# Input

·····

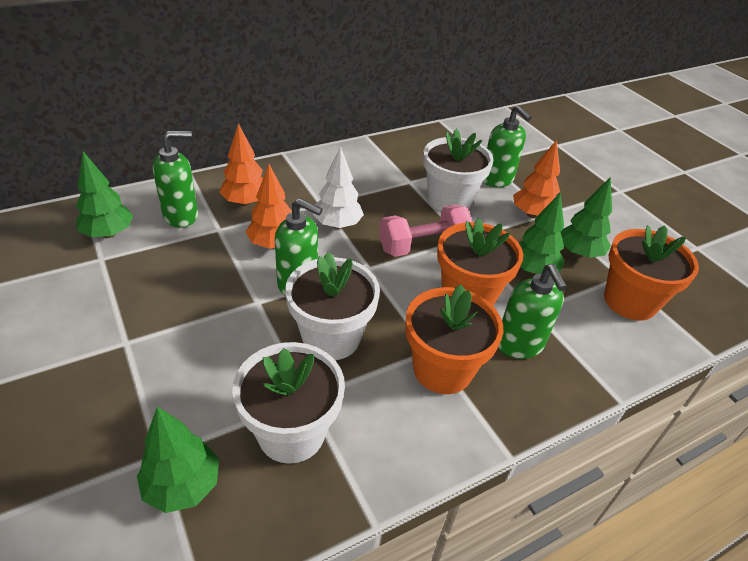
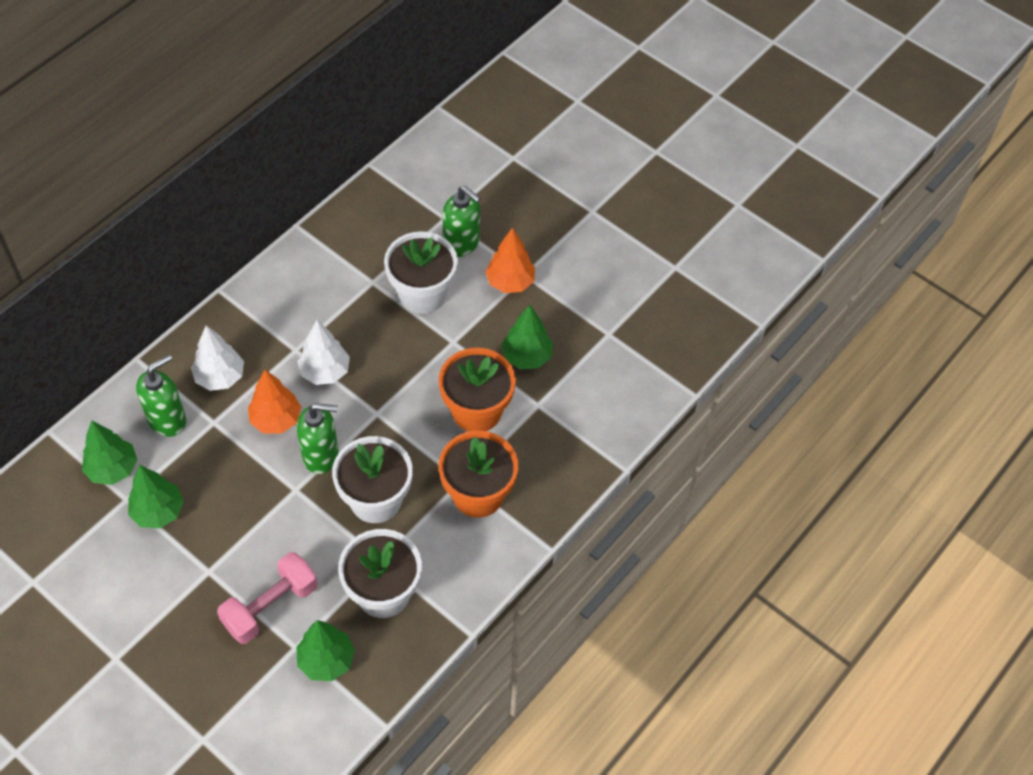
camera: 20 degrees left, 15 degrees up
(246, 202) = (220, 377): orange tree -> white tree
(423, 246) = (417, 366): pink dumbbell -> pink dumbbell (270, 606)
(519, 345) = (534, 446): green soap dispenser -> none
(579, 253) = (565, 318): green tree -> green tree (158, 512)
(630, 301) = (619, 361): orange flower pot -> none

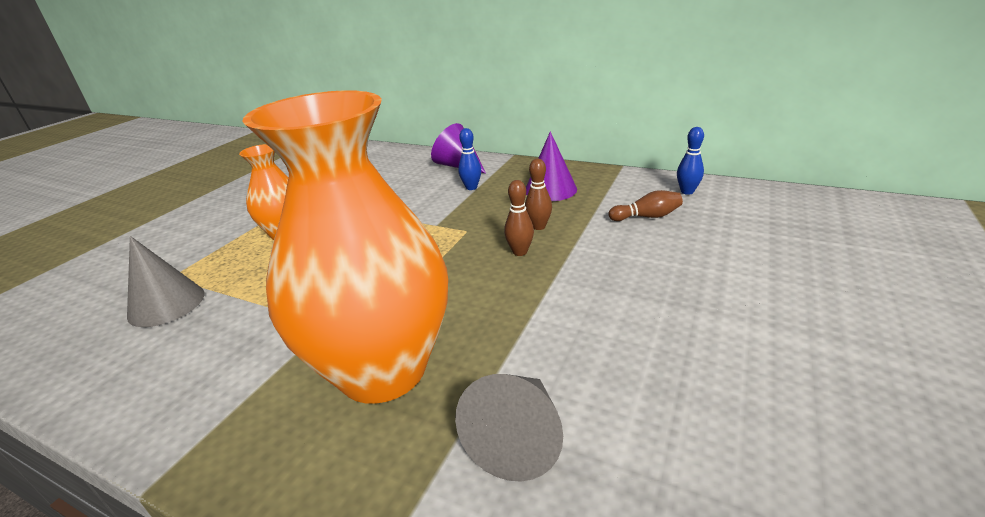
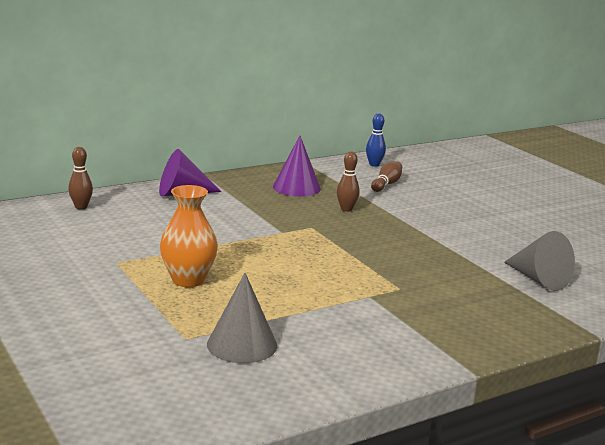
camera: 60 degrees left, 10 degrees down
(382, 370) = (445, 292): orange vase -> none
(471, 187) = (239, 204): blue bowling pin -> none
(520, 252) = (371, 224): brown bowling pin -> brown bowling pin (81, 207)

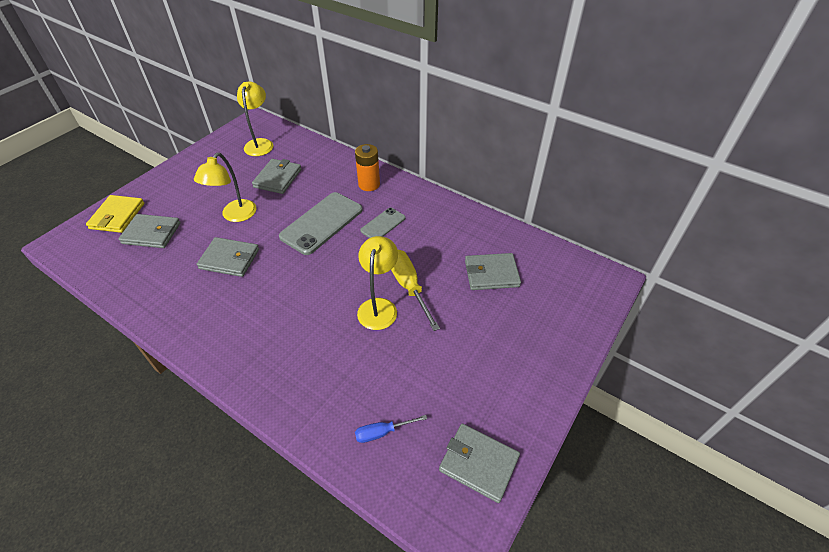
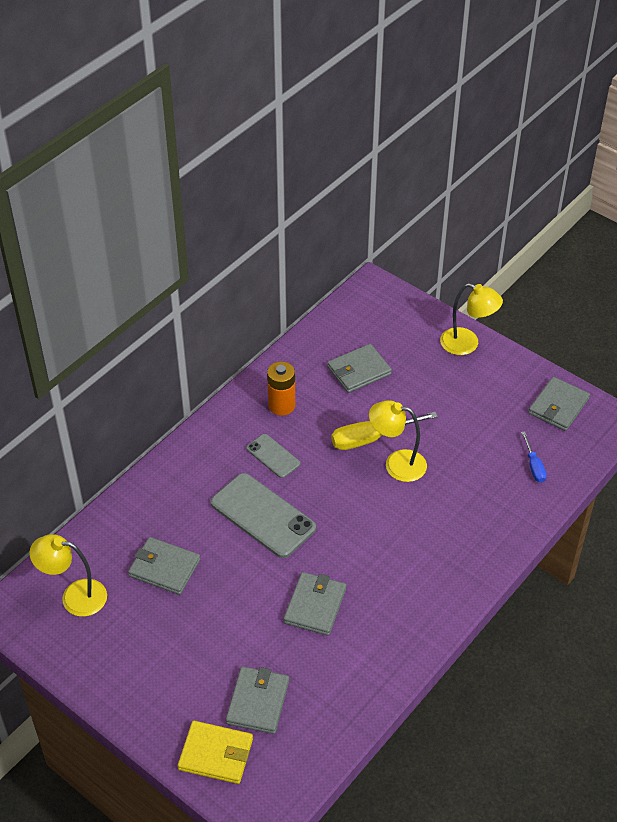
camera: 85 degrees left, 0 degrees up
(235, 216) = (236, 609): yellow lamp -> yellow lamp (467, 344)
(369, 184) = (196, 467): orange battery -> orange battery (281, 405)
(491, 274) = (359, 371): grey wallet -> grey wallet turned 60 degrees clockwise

·····

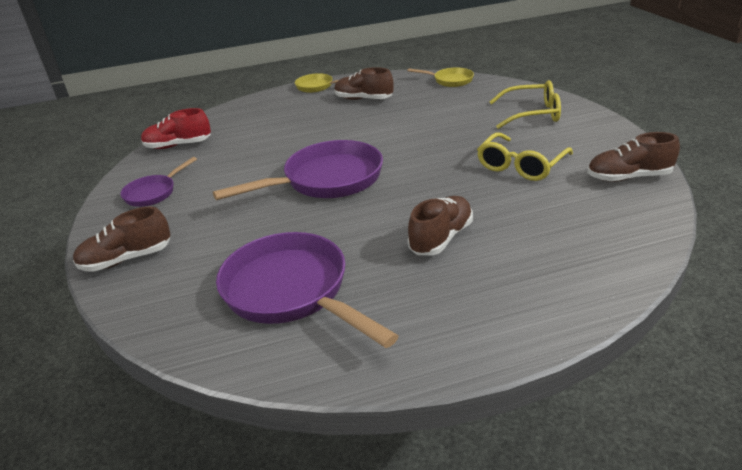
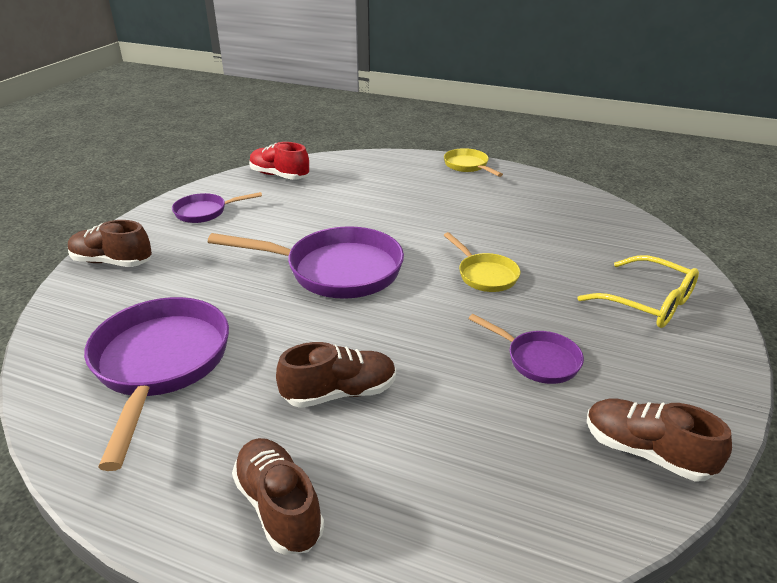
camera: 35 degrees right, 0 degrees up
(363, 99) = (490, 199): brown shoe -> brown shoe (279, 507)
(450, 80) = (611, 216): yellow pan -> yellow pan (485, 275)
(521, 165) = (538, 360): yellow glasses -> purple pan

·····

# Problem requirements
Look above for the line holding "(423, 246) = (417, 366): pink" and output everything from it down to the line holding "(491, 274) = (359, 371): grey", both ends included, exactly and without images.

# Expected answer
(423, 246) = (417, 366): pink dumbbell -> pink dumbbell (270, 606)
(519, 345) = (534, 446): green soap dispenser -> none
(579, 253) = (565, 318): green tree -> green tree (158, 512)
(630, 301) = (619, 361): orange flower pot -> none

camera: 60 degrees left, 10 degrees down
(382, 370) = (445, 292): orange vase -> none
(471, 187) = (239, 204): blue bowling pin -> none
(520, 252) = (371, 224): brown bowling pin -> brown bowling pin (81, 207)

camera: 85 degrees left, 0 degrees up
(235, 216) = (236, 609): yellow lamp -> yellow lamp (467, 344)
(369, 184) = (196, 467): orange battery -> orange battery (281, 405)
(491, 274) = (359, 371): grey wallet -> grey wallet turned 60 degrees clockwise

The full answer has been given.